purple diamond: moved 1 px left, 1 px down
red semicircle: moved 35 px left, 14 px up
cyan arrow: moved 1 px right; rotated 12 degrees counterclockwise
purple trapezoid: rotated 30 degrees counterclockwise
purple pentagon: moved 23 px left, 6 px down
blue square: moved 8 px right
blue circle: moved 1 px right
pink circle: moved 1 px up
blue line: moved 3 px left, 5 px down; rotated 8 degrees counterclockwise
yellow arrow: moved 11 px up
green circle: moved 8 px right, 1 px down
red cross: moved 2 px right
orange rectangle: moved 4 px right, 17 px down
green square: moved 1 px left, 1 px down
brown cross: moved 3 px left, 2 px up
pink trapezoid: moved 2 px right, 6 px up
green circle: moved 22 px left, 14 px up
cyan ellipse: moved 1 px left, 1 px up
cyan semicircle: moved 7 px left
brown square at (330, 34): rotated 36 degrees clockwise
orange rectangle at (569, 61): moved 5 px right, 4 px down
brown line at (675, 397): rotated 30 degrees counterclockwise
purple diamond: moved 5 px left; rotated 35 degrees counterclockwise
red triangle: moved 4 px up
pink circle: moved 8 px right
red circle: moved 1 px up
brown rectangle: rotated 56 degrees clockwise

※

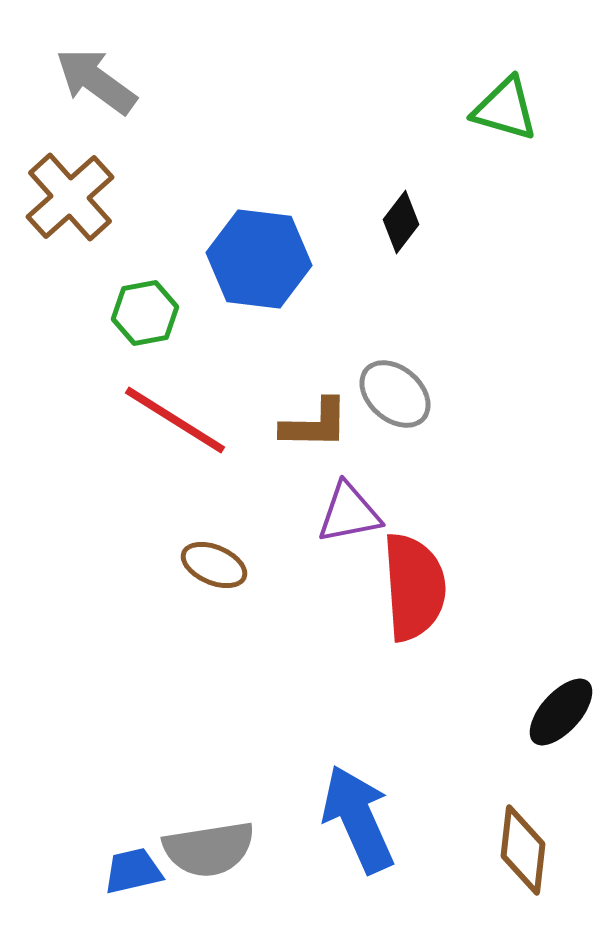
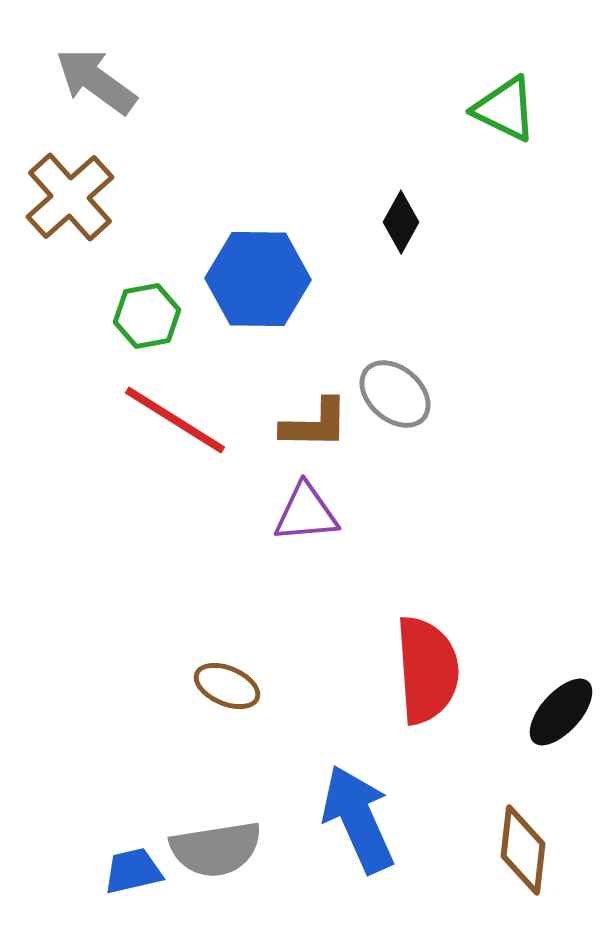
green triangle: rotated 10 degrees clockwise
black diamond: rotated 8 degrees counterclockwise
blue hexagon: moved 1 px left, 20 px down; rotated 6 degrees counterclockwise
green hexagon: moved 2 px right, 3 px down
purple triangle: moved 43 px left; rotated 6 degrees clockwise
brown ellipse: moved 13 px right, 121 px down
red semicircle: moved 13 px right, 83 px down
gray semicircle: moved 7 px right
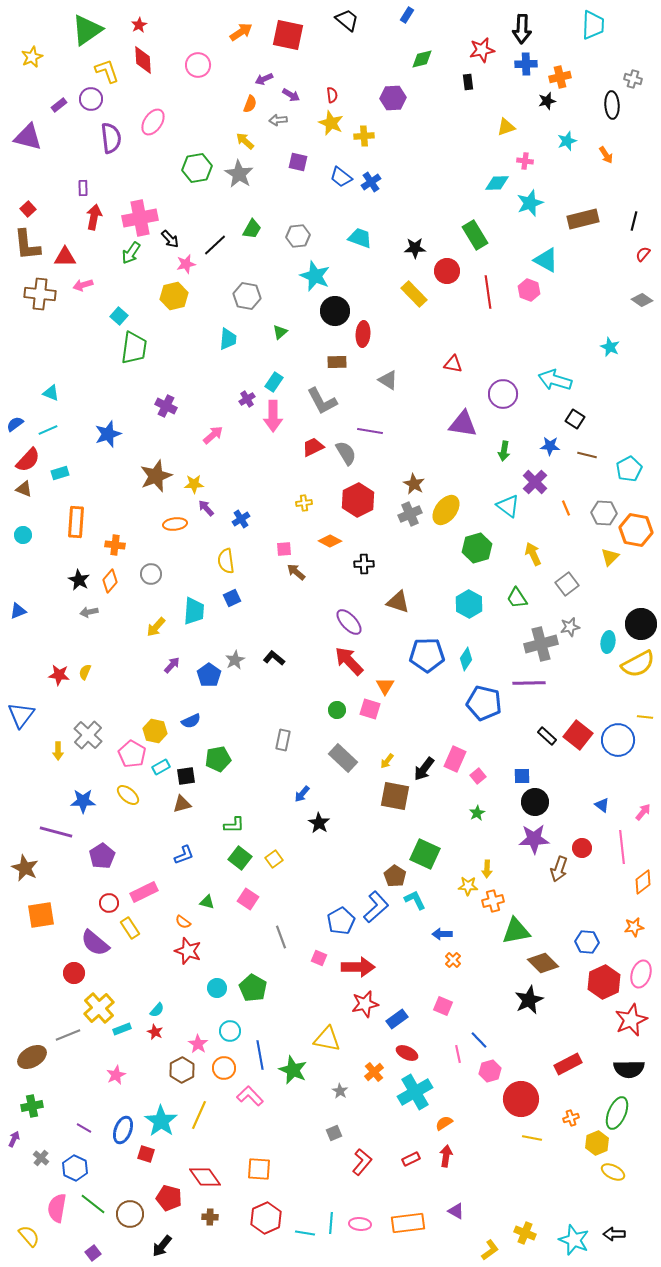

※

### Goal of the exercise:
Look above for the line holding "orange rectangle: moved" and the line holding "brown line at". Retype both, and every line between them, word for word and nothing else.

### Final answer:
orange rectangle: moved 4 px right, 17 px down
green square: moved 1 px left, 1 px down
brown cross: moved 3 px left, 2 px up
pink trapezoid: moved 2 px right, 6 px up
green circle: moved 22 px left, 14 px up
cyan ellipse: moved 1 px left, 1 px up
cyan semicircle: moved 7 px left
brown square at (330, 34): rotated 36 degrees clockwise
orange rectangle at (569, 61): moved 5 px right, 4 px down
brown line at (675, 397): rotated 30 degrees counterclockwise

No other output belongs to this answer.